What is asked
Copy the lines below exactly, starting with the first one and ending with the line that contains "Oliver Turvey (176, 657)", including that line.

Source material
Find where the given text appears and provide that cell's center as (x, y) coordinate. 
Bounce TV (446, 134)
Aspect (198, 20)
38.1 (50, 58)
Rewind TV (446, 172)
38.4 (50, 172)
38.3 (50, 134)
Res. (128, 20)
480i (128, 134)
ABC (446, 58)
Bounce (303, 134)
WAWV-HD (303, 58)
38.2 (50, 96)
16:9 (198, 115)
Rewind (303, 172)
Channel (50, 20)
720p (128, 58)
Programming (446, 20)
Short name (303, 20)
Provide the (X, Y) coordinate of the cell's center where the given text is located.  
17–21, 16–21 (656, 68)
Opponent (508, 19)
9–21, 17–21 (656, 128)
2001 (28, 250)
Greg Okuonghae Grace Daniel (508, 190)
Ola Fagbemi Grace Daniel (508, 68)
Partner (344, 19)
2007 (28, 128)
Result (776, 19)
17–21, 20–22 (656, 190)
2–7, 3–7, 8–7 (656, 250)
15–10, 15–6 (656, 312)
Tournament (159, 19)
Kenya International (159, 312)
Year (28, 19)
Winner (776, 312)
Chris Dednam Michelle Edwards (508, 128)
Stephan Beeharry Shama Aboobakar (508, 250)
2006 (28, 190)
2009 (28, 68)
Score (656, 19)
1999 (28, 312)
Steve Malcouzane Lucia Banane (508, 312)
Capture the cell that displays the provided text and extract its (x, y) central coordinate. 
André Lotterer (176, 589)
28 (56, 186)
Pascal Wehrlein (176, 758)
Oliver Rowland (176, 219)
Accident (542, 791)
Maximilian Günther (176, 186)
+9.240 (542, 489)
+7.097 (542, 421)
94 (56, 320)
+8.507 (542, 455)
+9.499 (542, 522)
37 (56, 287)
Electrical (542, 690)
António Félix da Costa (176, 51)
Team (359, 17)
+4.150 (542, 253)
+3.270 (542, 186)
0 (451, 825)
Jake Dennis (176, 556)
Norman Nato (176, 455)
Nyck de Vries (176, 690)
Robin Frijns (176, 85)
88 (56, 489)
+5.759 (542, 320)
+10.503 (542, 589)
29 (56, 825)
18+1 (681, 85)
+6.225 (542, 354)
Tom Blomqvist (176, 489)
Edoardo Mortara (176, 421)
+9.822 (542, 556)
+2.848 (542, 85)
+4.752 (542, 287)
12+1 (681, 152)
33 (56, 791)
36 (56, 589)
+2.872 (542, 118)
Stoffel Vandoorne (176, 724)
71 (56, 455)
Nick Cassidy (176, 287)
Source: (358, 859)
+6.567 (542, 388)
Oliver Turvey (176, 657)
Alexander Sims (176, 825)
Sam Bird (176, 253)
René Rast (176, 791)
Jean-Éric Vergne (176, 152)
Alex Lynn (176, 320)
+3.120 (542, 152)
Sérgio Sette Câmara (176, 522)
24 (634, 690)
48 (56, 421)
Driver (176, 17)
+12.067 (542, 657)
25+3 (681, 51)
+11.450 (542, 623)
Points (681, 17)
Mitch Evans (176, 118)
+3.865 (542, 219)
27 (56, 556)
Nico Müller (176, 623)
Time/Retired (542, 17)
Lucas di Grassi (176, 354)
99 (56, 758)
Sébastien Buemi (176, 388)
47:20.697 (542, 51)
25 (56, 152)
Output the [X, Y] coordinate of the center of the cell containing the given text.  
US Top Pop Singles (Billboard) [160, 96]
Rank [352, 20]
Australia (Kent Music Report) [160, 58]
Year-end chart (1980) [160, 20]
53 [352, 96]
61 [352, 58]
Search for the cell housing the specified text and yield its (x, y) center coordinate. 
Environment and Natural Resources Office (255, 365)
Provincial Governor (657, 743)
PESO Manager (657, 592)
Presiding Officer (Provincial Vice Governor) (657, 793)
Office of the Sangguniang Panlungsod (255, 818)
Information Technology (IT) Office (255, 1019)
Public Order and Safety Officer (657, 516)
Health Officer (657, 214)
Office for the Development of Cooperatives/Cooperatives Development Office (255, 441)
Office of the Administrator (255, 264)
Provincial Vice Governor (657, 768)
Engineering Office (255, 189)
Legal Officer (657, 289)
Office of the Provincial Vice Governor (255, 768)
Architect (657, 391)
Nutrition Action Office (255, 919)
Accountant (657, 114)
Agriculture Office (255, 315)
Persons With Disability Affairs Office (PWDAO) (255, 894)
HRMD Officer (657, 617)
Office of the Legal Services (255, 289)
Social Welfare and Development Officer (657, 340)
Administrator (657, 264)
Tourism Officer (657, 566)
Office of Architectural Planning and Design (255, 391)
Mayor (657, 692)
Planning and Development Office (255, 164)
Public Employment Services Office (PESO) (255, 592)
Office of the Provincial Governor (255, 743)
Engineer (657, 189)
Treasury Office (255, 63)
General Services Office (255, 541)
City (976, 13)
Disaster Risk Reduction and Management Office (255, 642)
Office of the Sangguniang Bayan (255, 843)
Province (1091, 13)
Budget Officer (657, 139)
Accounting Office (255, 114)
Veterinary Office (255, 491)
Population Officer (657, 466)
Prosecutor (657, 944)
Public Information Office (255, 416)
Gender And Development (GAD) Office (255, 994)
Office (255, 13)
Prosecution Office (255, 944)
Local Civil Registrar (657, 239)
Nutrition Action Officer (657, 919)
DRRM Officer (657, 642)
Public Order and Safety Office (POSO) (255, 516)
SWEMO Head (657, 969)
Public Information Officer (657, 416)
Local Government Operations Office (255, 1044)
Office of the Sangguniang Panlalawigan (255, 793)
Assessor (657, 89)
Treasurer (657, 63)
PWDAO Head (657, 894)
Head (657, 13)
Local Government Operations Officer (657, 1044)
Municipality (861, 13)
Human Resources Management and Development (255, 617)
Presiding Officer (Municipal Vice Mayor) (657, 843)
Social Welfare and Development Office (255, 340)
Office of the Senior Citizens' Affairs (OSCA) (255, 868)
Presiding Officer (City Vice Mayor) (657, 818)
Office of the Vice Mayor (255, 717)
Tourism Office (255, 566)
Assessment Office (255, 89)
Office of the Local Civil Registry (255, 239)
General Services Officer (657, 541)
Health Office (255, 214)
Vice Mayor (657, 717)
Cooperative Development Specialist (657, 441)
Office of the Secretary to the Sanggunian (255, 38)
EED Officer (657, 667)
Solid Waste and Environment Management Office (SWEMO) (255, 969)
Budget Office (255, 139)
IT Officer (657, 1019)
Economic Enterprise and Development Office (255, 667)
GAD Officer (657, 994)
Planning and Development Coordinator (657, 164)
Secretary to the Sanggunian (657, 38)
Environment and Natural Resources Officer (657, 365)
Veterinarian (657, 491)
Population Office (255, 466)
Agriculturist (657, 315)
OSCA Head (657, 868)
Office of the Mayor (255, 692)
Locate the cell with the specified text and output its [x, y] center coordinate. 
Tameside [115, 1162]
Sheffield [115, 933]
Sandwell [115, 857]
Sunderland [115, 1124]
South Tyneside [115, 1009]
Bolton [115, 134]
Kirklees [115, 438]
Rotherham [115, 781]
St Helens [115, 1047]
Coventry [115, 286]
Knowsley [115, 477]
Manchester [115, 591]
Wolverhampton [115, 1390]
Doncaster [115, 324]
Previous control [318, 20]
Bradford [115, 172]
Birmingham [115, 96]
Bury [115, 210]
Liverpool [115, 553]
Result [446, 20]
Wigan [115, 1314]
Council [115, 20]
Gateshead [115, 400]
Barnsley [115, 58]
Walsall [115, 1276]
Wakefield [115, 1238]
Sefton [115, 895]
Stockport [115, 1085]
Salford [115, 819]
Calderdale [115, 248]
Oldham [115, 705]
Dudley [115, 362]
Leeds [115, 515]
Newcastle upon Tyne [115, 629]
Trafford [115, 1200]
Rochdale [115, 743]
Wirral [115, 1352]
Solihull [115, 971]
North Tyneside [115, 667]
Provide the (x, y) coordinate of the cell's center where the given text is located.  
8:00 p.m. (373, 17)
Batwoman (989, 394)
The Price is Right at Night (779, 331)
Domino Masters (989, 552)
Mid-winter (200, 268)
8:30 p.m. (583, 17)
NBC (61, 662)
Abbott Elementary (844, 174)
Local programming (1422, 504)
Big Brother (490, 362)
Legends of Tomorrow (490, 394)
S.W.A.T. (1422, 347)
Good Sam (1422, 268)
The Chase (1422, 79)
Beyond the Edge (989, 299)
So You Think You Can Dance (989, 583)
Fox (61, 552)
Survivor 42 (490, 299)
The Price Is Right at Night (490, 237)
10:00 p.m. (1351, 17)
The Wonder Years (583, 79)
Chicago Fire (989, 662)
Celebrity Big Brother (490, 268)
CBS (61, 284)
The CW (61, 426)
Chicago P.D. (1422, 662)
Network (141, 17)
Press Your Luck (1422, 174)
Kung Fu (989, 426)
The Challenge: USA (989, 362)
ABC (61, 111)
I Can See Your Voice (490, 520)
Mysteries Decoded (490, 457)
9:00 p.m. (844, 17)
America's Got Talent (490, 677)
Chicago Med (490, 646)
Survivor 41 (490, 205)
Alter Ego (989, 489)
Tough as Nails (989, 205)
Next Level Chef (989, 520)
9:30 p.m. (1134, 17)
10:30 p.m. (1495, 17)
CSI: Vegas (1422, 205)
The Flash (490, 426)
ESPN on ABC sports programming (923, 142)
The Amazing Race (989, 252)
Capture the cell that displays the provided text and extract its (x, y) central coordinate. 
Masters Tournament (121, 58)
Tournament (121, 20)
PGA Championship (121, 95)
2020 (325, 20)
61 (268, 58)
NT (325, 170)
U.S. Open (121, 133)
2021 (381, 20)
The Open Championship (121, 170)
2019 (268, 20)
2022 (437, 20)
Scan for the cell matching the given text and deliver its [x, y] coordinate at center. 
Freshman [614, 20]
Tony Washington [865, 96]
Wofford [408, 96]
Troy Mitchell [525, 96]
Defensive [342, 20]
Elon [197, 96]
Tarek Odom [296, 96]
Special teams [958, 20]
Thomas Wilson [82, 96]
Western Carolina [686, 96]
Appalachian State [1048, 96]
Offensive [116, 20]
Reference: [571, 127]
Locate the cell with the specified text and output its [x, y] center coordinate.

Solved problem
Find where the given text appears and provide that cell's center as (x, y) coordinate. 
Bounce TV (446, 134)
Aspect (198, 20)
38.1 (50, 58)
Rewind TV (446, 172)
38.4 (50, 172)
38.3 (50, 134)
Res. (128, 20)
480i (128, 134)
ABC (446, 58)
Bounce (303, 134)
WAWV-HD (303, 58)
38.2 (50, 96)
16:9 (198, 115)
Rewind (303, 172)
Channel (50, 20)
720p (128, 58)
Programming (446, 20)
Short name (303, 20)
Provide the (X, Y) coordinate of the cell's center where the given text is located.  
17–21, 16–21 (656, 68)
Opponent (508, 19)
9–21, 17–21 (656, 128)
2001 (28, 250)
Greg Okuonghae Grace Daniel (508, 190)
Ola Fagbemi Grace Daniel (508, 68)
Partner (344, 19)
2007 (28, 128)
Result (776, 19)
17–21, 20–22 (656, 190)
2–7, 3–7, 8–7 (656, 250)
15–10, 15–6 (656, 312)
Tournament (159, 19)
Kenya International (159, 312)
Year (28, 19)
Winner (776, 312)
Chris Dednam Michelle Edwards (508, 128)
Stephan Beeharry Shama Aboobakar (508, 250)
2006 (28, 190)
2009 (28, 68)
Score (656, 19)
1999 (28, 312)
Steve Malcouzane Lucia Banane (508, 312)
Capture the cell that displays the provided text and extract its (x, y) central coordinate. 
André Lotterer (176, 589)
28 (56, 186)
Pascal Wehrlein (176, 758)
Oliver Rowland (176, 219)
Accident (542, 791)
Maximilian Günther (176, 186)
+9.240 (542, 489)
+7.097 (542, 421)
94 (56, 320)
+8.507 (542, 455)
+9.499 (542, 522)
37 (56, 287)
Electrical (542, 690)
António Félix da Costa (176, 51)
Team (359, 17)
+4.150 (542, 253)
+3.270 (542, 186)
0 (451, 825)
Jake Dennis (176, 556)
Norman Nato (176, 455)
Nyck de Vries (176, 690)
Robin Frijns (176, 85)
88 (56, 489)
+5.759 (542, 320)
+10.503 (542, 589)
29 (56, 825)
18+1 (681, 85)
+6.225 (542, 354)
Tom Blomqvist (176, 489)
Edoardo Mortara (176, 421)
+9.822 (542, 556)
+2.848 (542, 85)
+4.752 (542, 287)
12+1 (681, 152)
33 (56, 791)
36 (56, 589)
+2.872 (542, 118)
Stoffel Vandoorne (176, 724)
71 (56, 455)
Nick Cassidy (176, 287)
Source: (358, 859)
+6.567 (542, 388)
Oliver Turvey (176, 657)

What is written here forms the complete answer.